Start of Material for the task

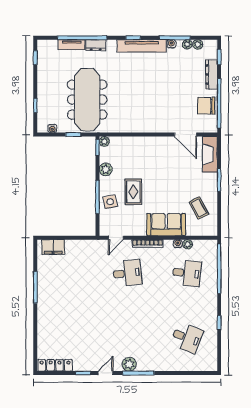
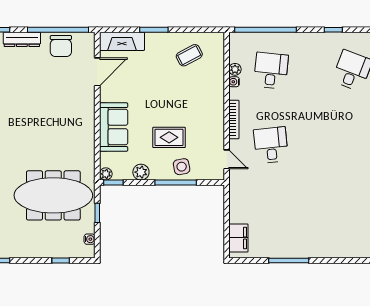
sofa: (166, 225) -> (114, 127), moved, turned 180

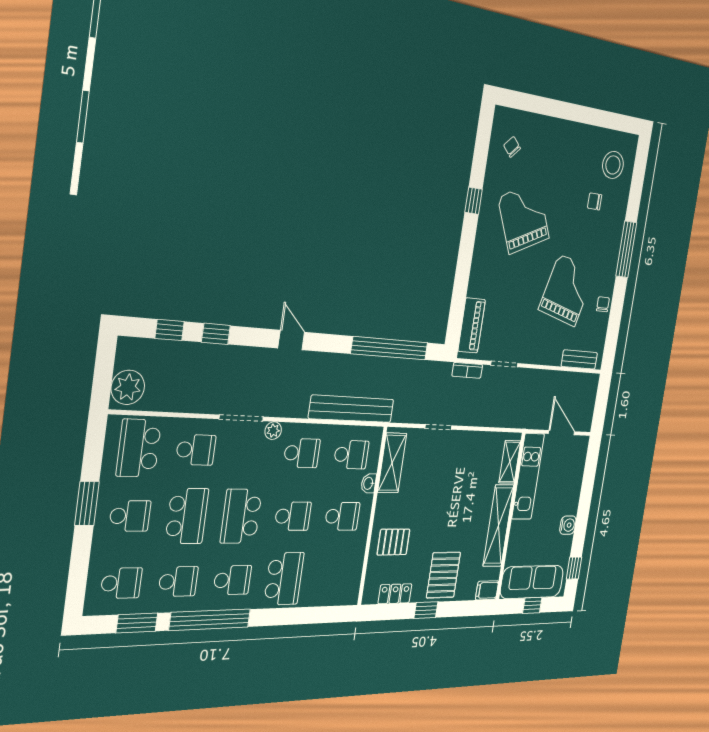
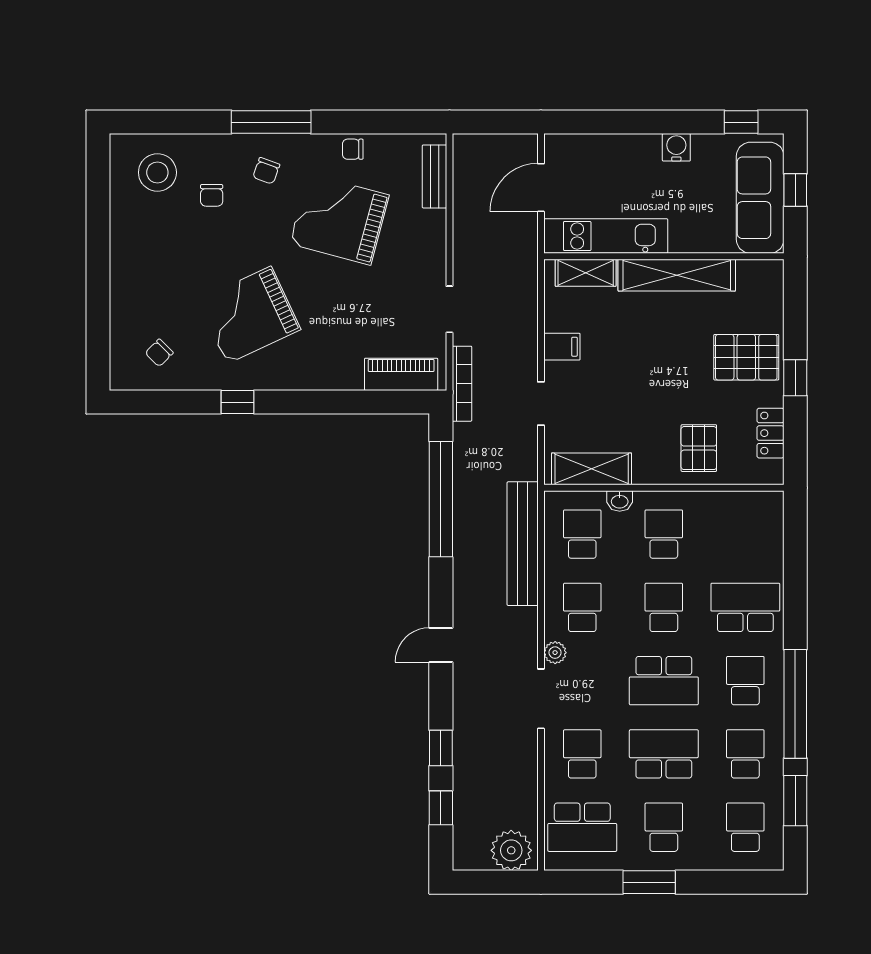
chair: (601, 242) -> (266, 171), added
bookcase: (467, 370) -> (462, 384), width x1.56
filing cabinet: (487, 590) -> (562, 347), moved, turned -90

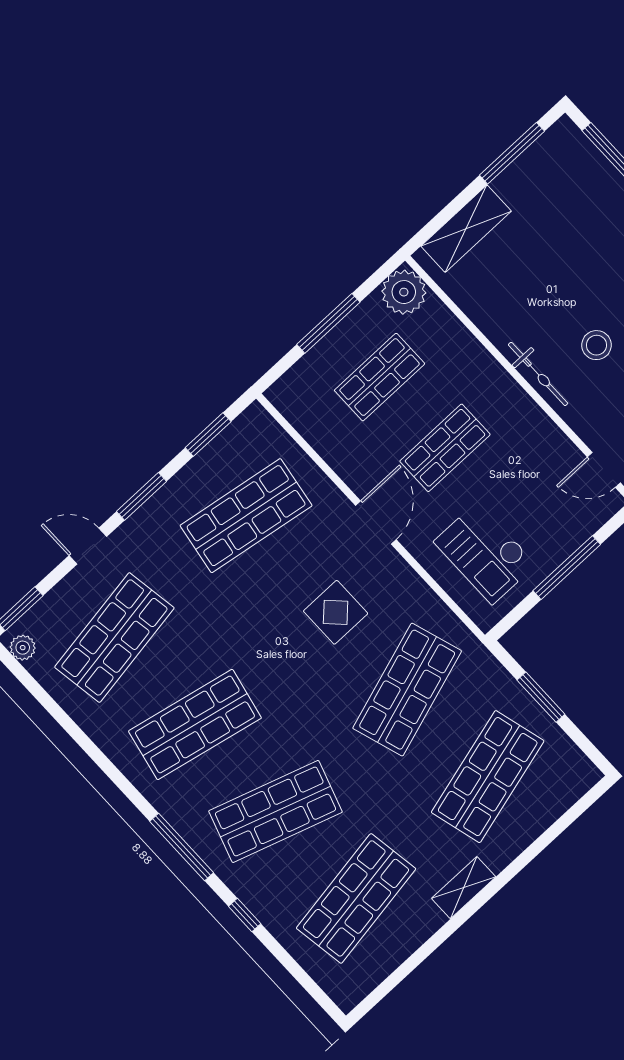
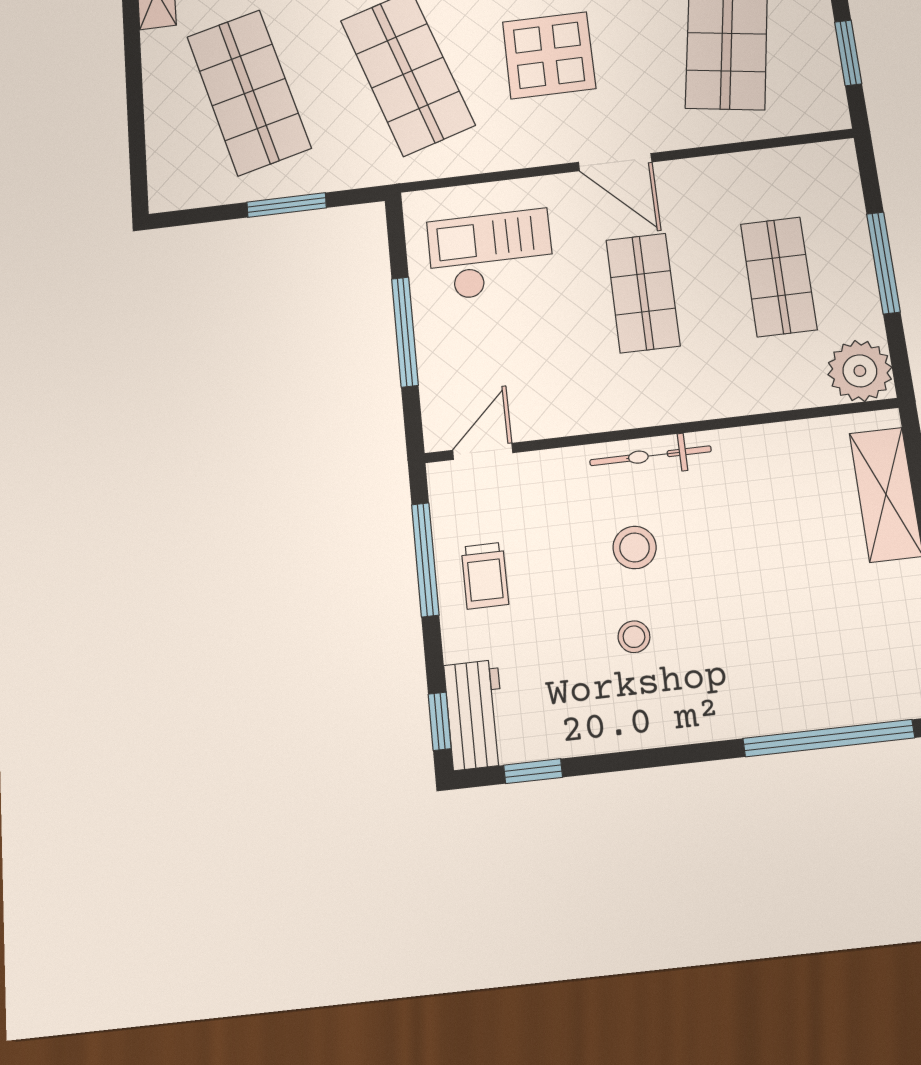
display table: (336, 612) -> (549, 55), width x1.36, depth x1.36

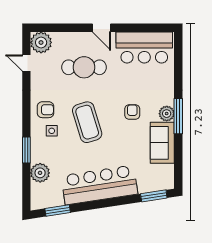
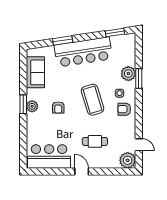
cafe table: (84, 67) -> (95, 141), width x0.73, depth x0.74
window: (178, 116) -> (23, 104), width x0.69
sofa: (162, 143) -> (35, 72), moved
plant: (40, 173) -> (128, 74), moved
window: (154, 196) -> (63, 40), moved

End of Material for the task

Prompt:
Line by line, output the material above exactly, passing over the pictures.

Result of this exercise:
sofa: (166, 225) -> (114, 127), moved, turned 180

chair: (601, 242) -> (266, 171), added
bookcase: (467, 370) -> (462, 384), width x1.56
filing cabinet: (487, 590) -> (562, 347), moved, turned -90

display table: (336, 612) -> (549, 55), width x1.36, depth x1.36

cafe table: (84, 67) -> (95, 141), width x0.73, depth x0.74
window: (178, 116) -> (23, 104), width x0.69
sofa: (162, 143) -> (35, 72), moved
plant: (40, 173) -> (128, 74), moved
window: (154, 196) -> (63, 40), moved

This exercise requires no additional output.